• _PROBLEM DETAILS_: Down to the final line, reproduce the entries that follow exactly.

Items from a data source
--- START ---

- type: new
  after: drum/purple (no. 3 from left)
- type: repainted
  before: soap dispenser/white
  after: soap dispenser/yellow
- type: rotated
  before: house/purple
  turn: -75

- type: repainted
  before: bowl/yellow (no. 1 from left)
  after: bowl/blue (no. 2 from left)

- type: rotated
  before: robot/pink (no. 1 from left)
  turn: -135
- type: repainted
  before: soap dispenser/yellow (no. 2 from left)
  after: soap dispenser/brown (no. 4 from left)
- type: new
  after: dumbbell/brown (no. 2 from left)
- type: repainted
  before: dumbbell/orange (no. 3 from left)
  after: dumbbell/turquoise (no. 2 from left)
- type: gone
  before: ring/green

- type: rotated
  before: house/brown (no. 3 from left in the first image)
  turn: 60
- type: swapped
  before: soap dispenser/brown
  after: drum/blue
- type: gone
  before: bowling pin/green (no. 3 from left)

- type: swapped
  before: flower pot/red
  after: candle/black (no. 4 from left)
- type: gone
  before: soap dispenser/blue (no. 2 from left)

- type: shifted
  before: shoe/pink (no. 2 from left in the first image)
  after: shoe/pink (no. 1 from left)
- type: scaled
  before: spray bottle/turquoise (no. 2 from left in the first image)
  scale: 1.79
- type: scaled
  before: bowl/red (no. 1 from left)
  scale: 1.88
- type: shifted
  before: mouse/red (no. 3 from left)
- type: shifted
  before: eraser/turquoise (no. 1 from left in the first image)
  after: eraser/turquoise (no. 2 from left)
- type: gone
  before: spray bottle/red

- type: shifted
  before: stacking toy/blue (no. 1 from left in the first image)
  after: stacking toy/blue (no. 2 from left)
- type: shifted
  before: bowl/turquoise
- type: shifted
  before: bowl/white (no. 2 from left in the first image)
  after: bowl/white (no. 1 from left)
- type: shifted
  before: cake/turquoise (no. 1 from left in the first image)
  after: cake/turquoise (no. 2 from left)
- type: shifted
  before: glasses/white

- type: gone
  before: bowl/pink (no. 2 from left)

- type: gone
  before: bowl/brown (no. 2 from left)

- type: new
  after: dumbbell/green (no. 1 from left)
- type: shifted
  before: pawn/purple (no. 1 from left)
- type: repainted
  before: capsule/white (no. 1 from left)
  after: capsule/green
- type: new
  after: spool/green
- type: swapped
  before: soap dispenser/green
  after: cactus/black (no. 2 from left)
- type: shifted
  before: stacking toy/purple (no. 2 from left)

--- END ---

• _REPLY TO THE EXERCISE_:
- type: new
  after: drum/purple (no. 3 from left)
- type: repainted
  before: soap dispenser/white
  after: soap dispenser/yellow
- type: rotated
  before: house/purple
  turn: -75

- type: repainted
  before: bowl/yellow (no. 1 from left)
  after: bowl/blue (no. 2 from left)

- type: rotated
  before: robot/pink (no. 1 from left)
  turn: -135
- type: repainted
  before: soap dispenser/yellow (no. 2 from left)
  after: soap dispenser/brown (no. 4 from left)
- type: new
  after: dumbbell/brown (no. 2 from left)
- type: repainted
  before: dumbbell/orange (no. 3 from left)
  after: dumbbell/turquoise (no. 2 from left)
- type: gone
  before: ring/green

- type: rotated
  before: house/brown (no. 3 from left in the first image)
  turn: 60
- type: swapped
  before: soap dispenser/brown
  after: drum/blue
- type: gone
  before: bowling pin/green (no. 3 from left)

- type: swapped
  before: flower pot/red
  after: candle/black (no. 4 from left)
- type: gone
  before: soap dispenser/blue (no. 2 from left)

- type: shifted
  before: shoe/pink (no. 2 from left in the first image)
  after: shoe/pink (no. 1 from left)
- type: scaled
  before: spray bottle/turquoise (no. 2 from left in the first image)
  scale: 1.79
- type: scaled
  before: bowl/red (no. 1 from left)
  scale: 1.88
- type: shifted
  before: mouse/red (no. 3 from left)
- type: shifted
  before: eraser/turquoise (no. 1 from left in the first image)
  after: eraser/turquoise (no. 2 from left)
- type: gone
  before: spray bottle/red

- type: shifted
  before: stacking toy/blue (no. 1 from left in the first image)
  after: stacking toy/blue (no. 2 from left)
- type: shifted
  before: bowl/turquoise
- type: shifted
  before: bowl/white (no. 2 from left in the first image)
  after: bowl/white (no. 1 from left)
- type: shifted
  before: cake/turquoise (no. 1 from left in the first image)
  after: cake/turquoise (no. 2 from left)
- type: shifted
  before: glasses/white

- type: gone
  before: bowl/pink (no. 2 from left)

- type: gone
  before: bowl/brown (no. 2 from left)

- type: new
  after: dumbbell/green (no. 1 from left)
- type: shifted
  before: pawn/purple (no. 1 from left)
- type: repainted
  before: capsule/white (no. 1 from left)
  after: capsule/green
- type: new
  after: spool/green
- type: swapped
  before: soap dispenser/green
  after: cactus/black (no. 2 from left)
- type: shifted
  before: stacking toy/purple (no. 2 from left)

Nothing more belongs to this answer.